BEGIN Source material
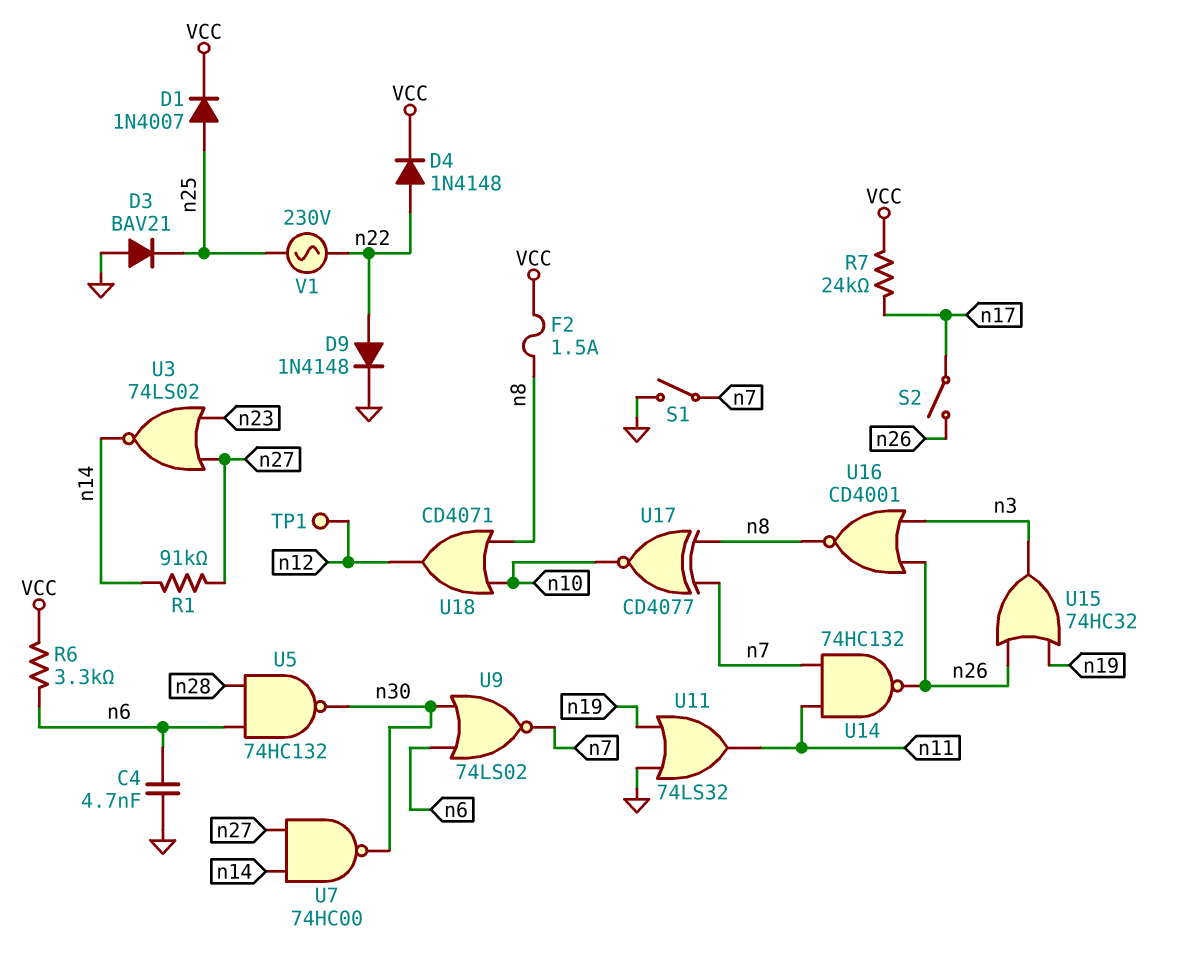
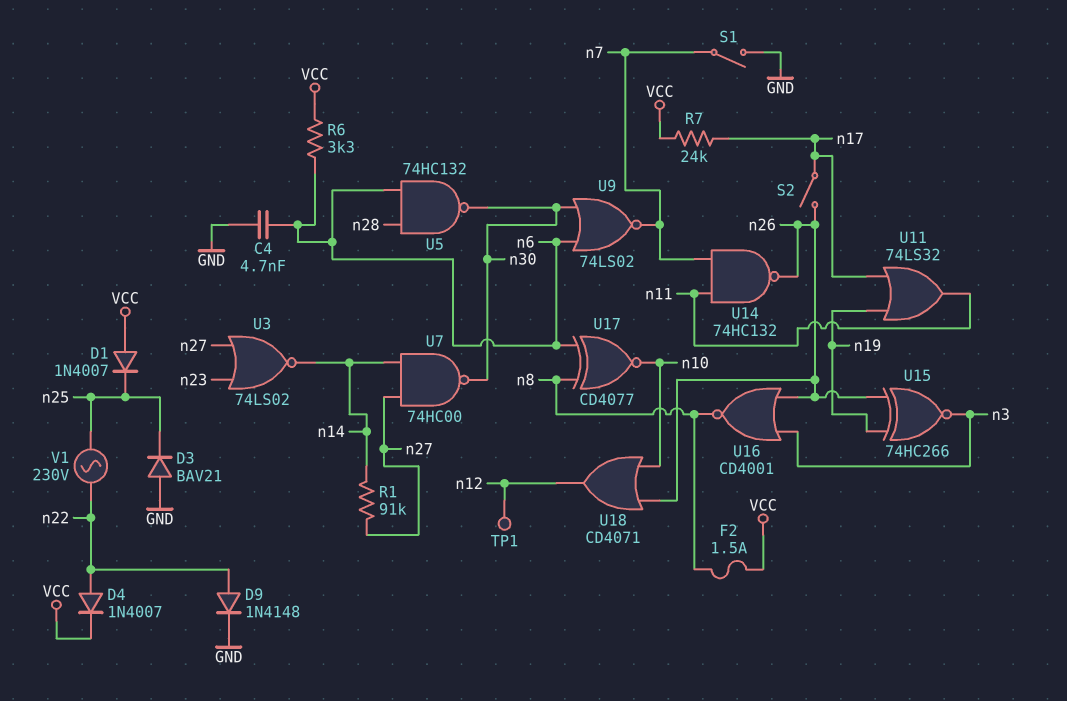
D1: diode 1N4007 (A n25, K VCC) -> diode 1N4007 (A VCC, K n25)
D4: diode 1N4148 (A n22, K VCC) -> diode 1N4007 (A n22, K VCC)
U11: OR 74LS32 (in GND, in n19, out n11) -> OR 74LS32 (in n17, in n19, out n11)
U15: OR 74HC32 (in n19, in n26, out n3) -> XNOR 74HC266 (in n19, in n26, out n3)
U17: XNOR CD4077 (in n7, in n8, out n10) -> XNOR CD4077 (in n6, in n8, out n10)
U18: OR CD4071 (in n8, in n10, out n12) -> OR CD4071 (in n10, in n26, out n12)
END Source material
BEGIN Source material
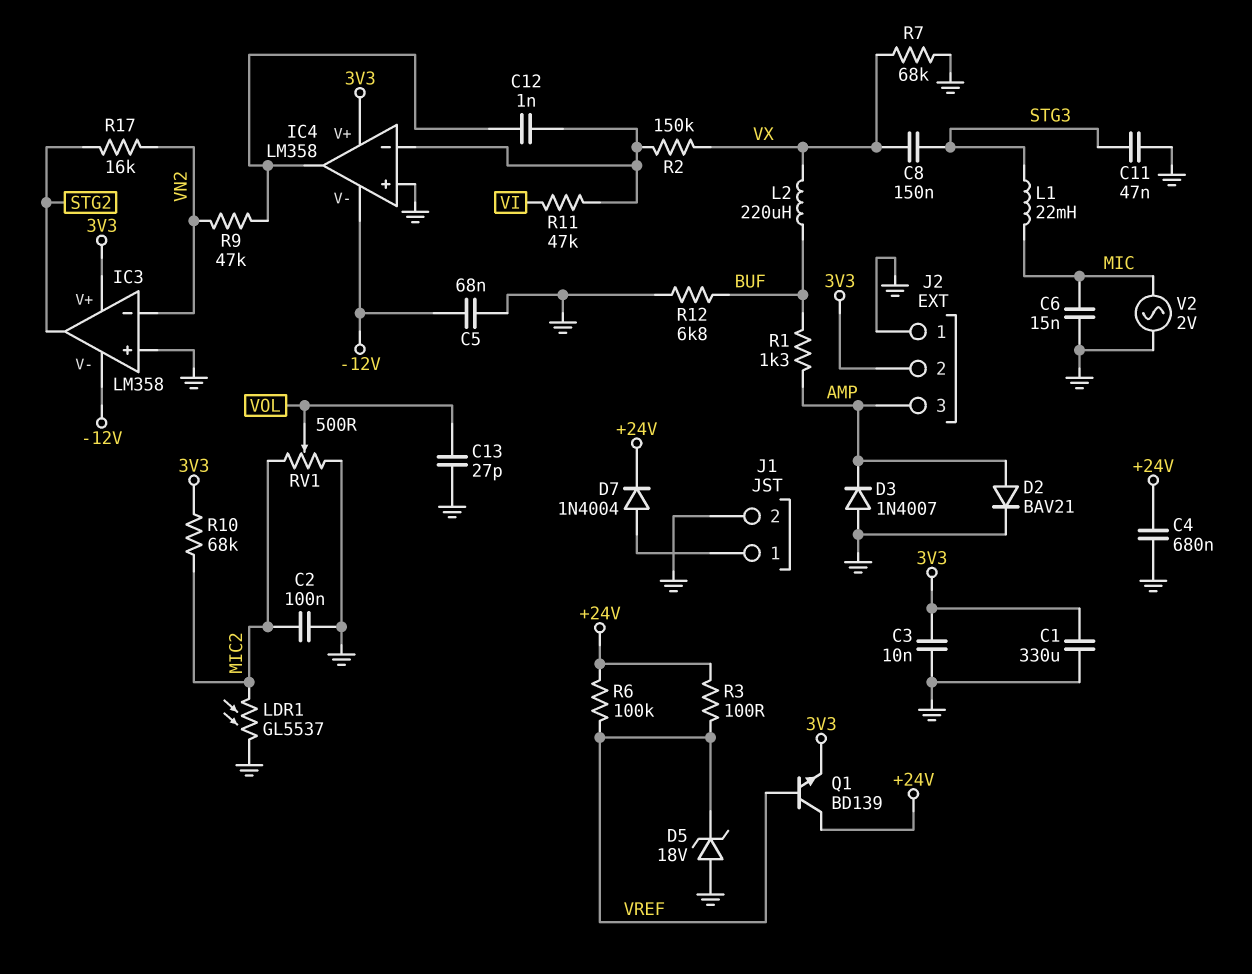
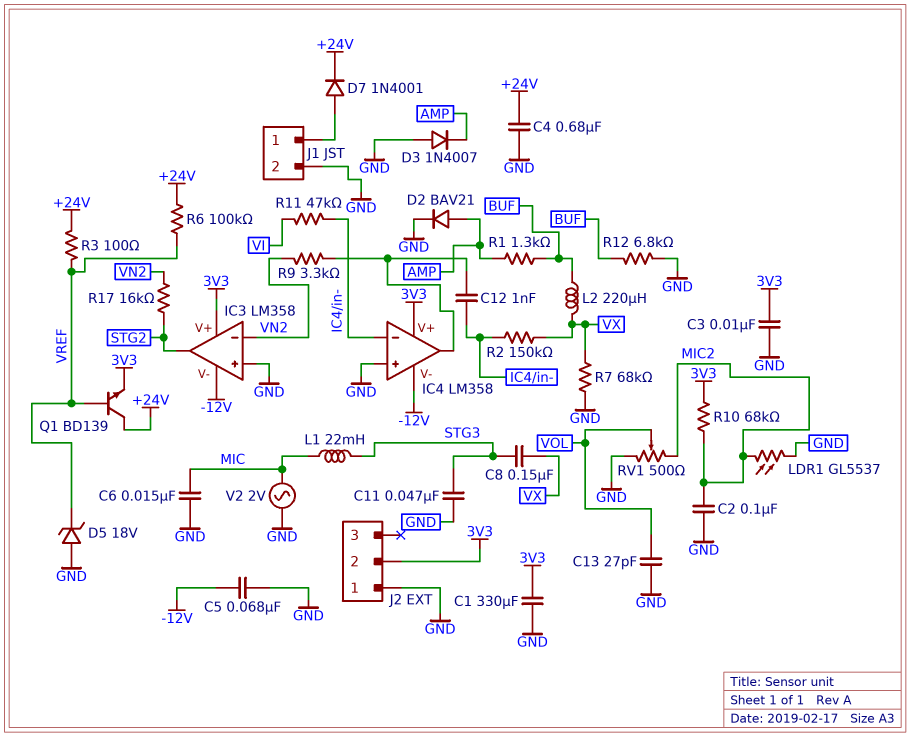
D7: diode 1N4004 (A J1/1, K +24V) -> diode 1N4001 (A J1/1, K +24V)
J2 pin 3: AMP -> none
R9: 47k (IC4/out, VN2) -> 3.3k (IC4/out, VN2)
END Source material
* How to complete this task
Using only the entries above, output the line with "D1: diode 1N4007", the line with "U18: OR CD4071", and all lines between them, exactly as they stand.

* Solution for this problem
D1: diode 1N4007 (A n25, K VCC) -> diode 1N4007 (A VCC, K n25)
D4: diode 1N4148 (A n22, K VCC) -> diode 1N4007 (A n22, K VCC)
U11: OR 74LS32 (in GND, in n19, out n11) -> OR 74LS32 (in n17, in n19, out n11)
U15: OR 74HC32 (in n19, in n26, out n3) -> XNOR 74HC266 (in n19, in n26, out n3)
U17: XNOR CD4077 (in n7, in n8, out n10) -> XNOR CD4077 (in n6, in n8, out n10)
U18: OR CD4071 (in n8, in n10, out n12) -> OR CD4071 (in n10, in n26, out n12)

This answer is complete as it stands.